Pictures must not appear in the copy. Restate exactly the lines below from the one with "BUTTON2 pin GND: 3V3 -> GND" through the one with "ENC2 pin GND: GND -> 5V", inclusive.

[[ Record set, beginning ]]

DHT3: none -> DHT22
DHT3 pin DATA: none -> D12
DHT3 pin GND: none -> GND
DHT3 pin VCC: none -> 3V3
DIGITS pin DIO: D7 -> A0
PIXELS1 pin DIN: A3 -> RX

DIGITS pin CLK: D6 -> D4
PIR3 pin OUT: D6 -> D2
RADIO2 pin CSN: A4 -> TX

[[ Record set, end ]]
[[ Record set, beginning ]]

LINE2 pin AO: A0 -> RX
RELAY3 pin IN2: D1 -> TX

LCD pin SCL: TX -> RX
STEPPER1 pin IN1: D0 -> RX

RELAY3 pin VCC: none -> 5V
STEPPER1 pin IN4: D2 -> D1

[[ Record set, end ]]
[[ Record set, beginning ]]

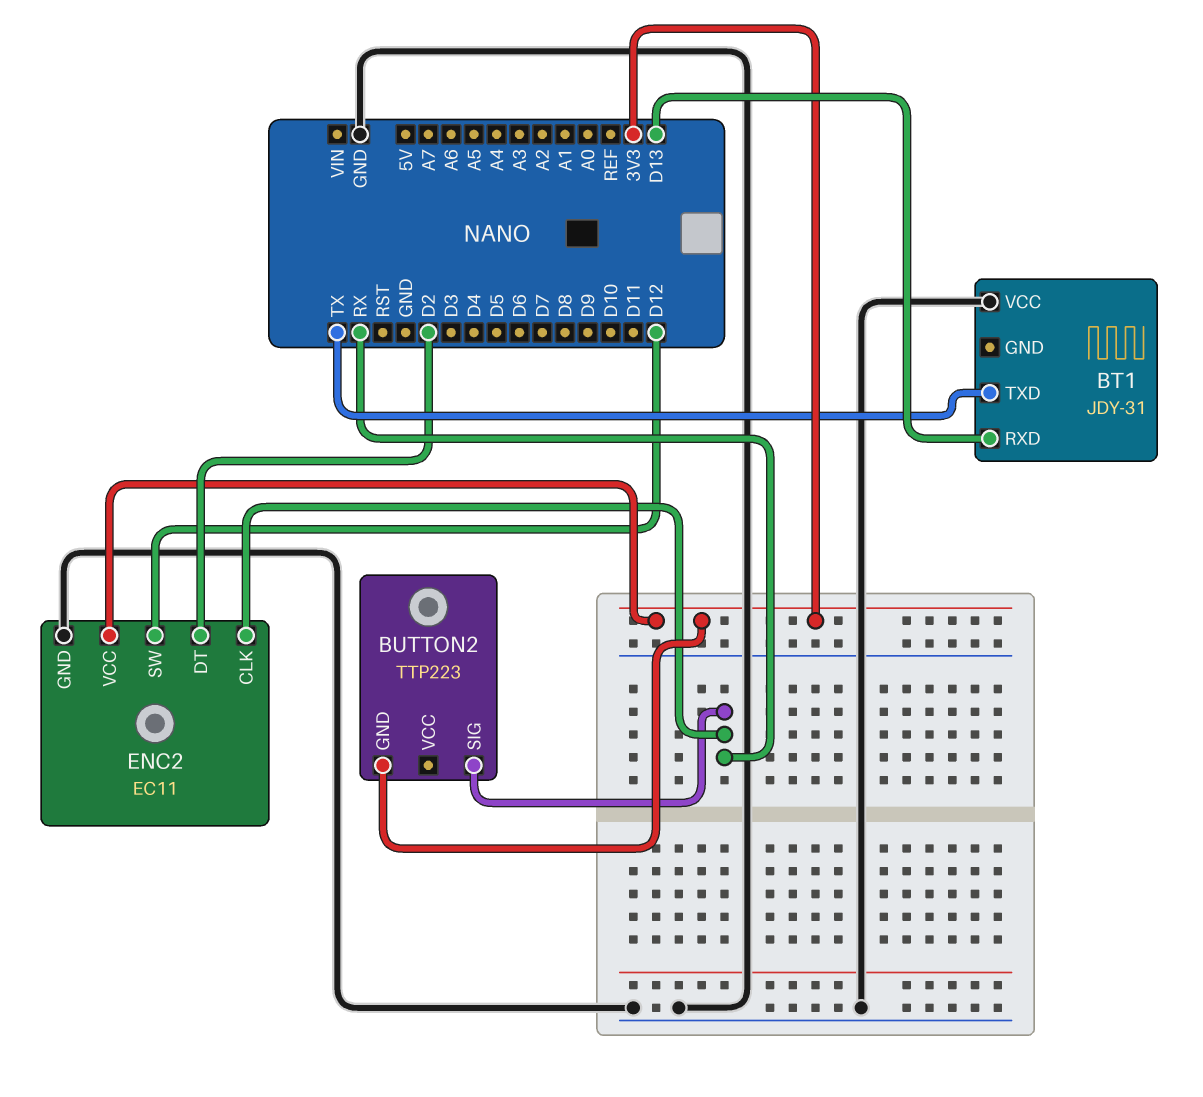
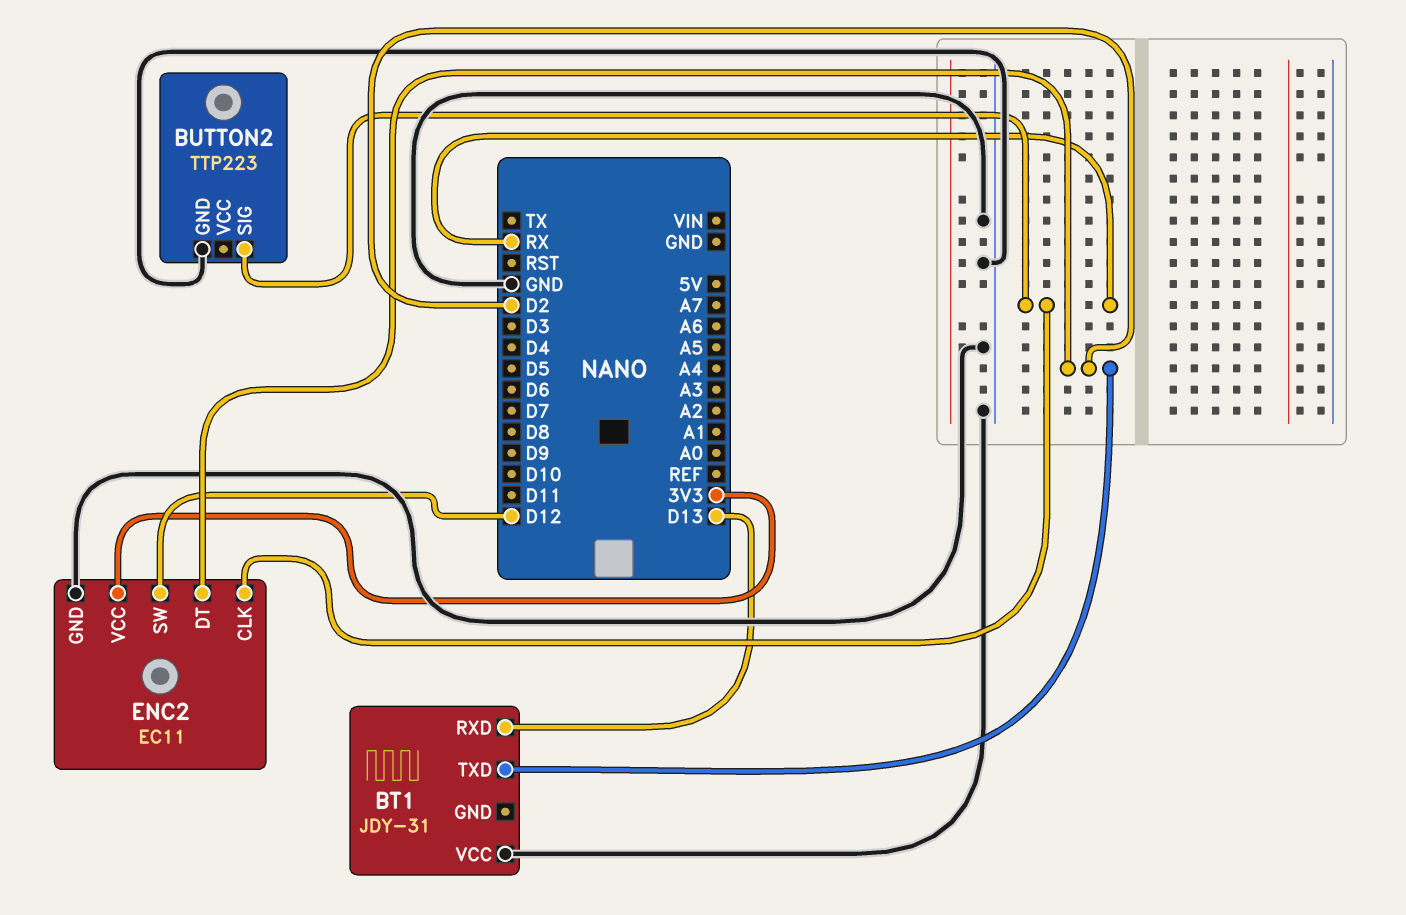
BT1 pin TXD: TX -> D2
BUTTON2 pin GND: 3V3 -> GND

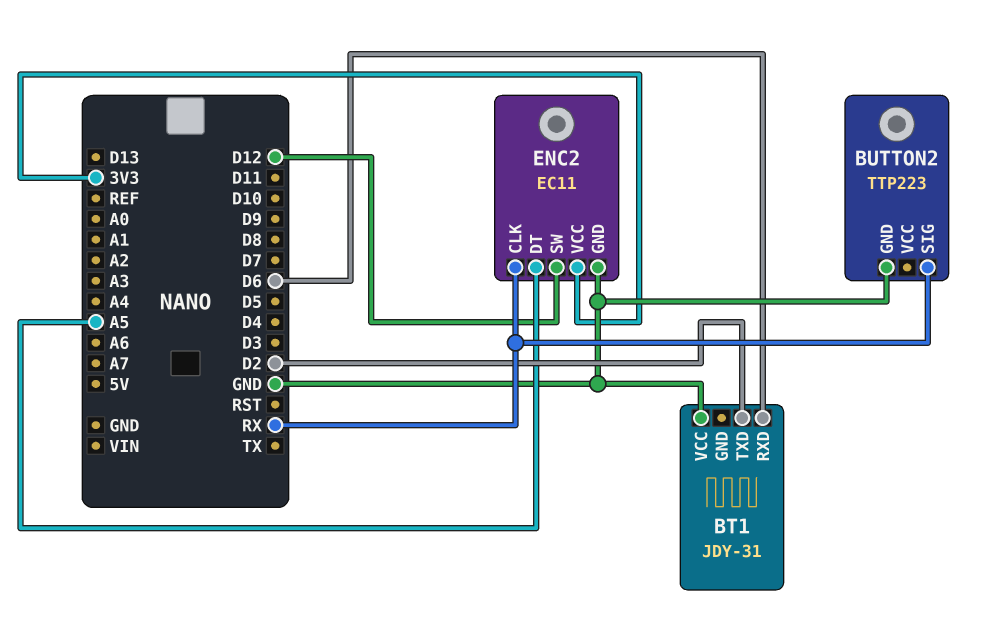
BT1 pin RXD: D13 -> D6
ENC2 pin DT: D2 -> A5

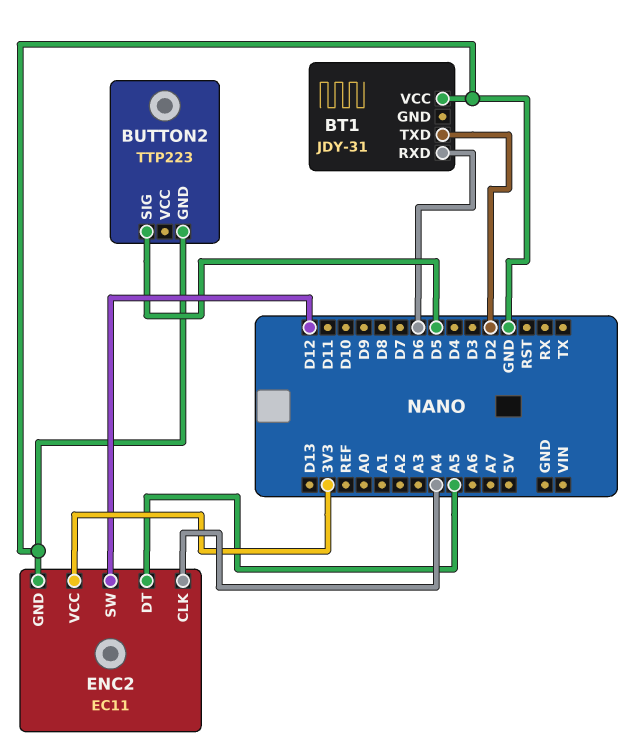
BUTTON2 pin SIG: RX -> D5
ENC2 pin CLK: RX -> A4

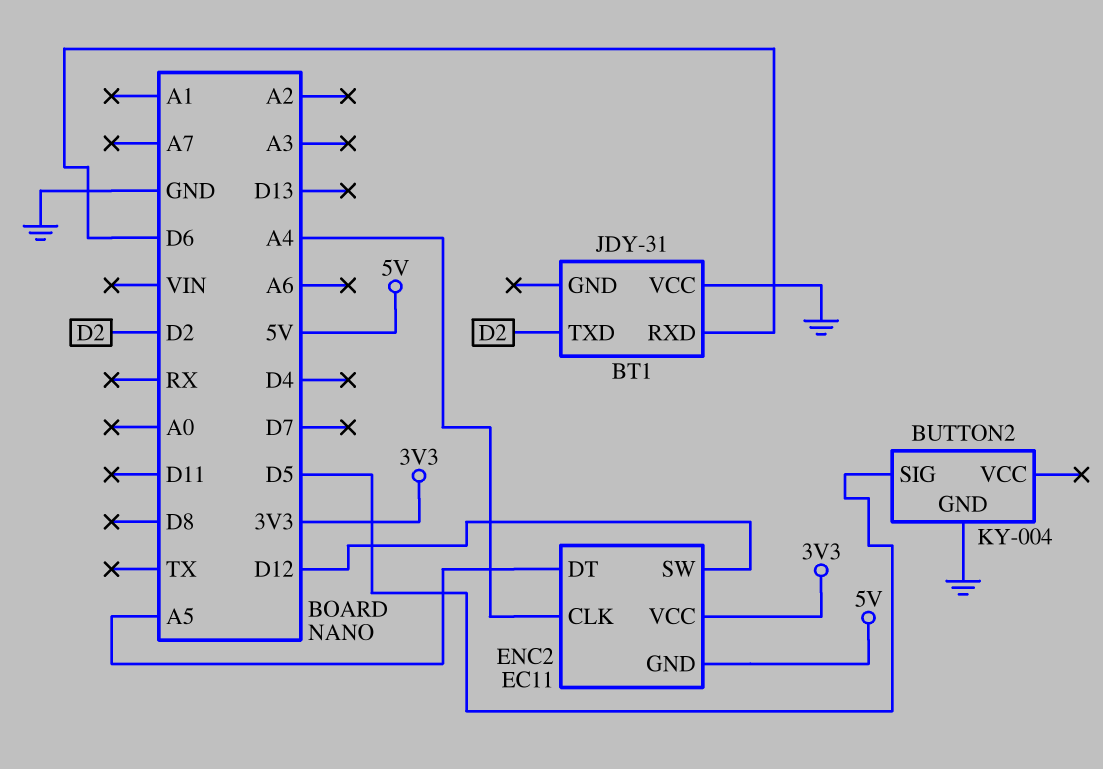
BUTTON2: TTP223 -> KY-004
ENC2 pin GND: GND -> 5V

[[ Record set, end ]]

◆ Reply to the exercise ◆
BUTTON2 pin GND: 3V3 -> GND

BT1 pin RXD: D13 -> D6
ENC2 pin DT: D2 -> A5

BUTTON2 pin SIG: RX -> D5
ENC2 pin CLK: RX -> A4

BUTTON2: TTP223 -> KY-004
ENC2 pin GND: GND -> 5V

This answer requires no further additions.